Dataset extract:

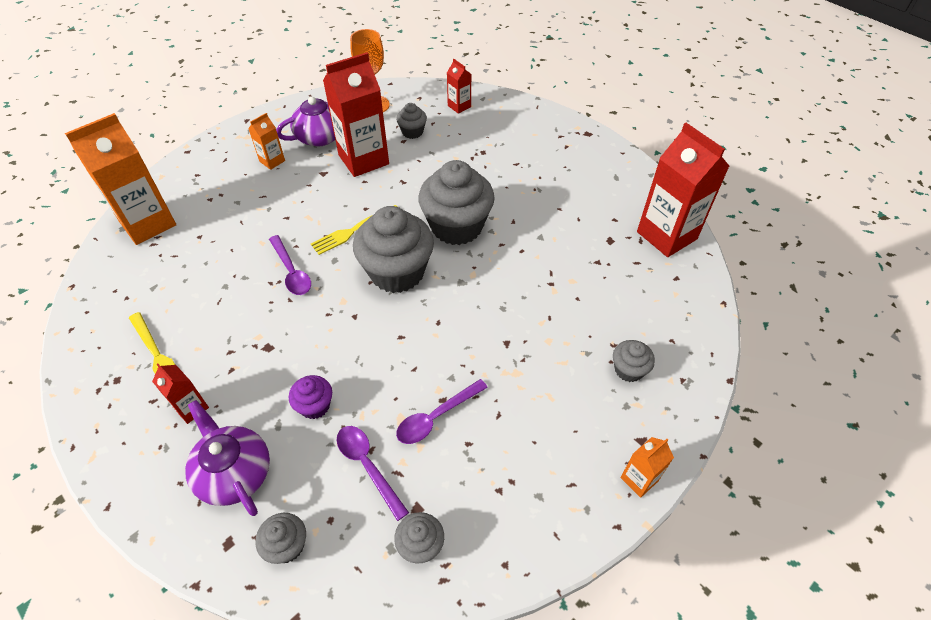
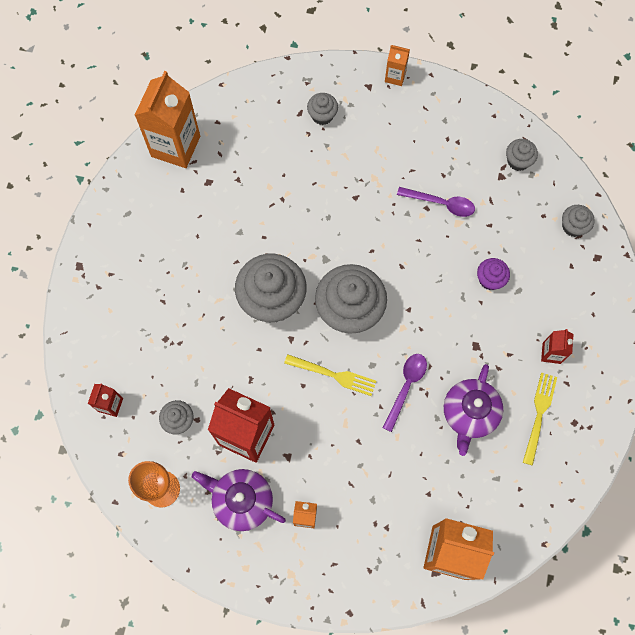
camera: 125 degrees left, 20 degrees up
(234, 472) = (563, 289): purple teapot -> purple teapot (469, 413)
(368, 466) = (500, 219): purple spoon -> none
(666, 235) = (175, 146): red carton -> orange carton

Exercise requirements: Lines with the word "purple" in them are the answer; report each one from the data.

Response to this task:
(234, 472) = (563, 289): purple teapot -> purple teapot (469, 413)
(368, 466) = (500, 219): purple spoon -> none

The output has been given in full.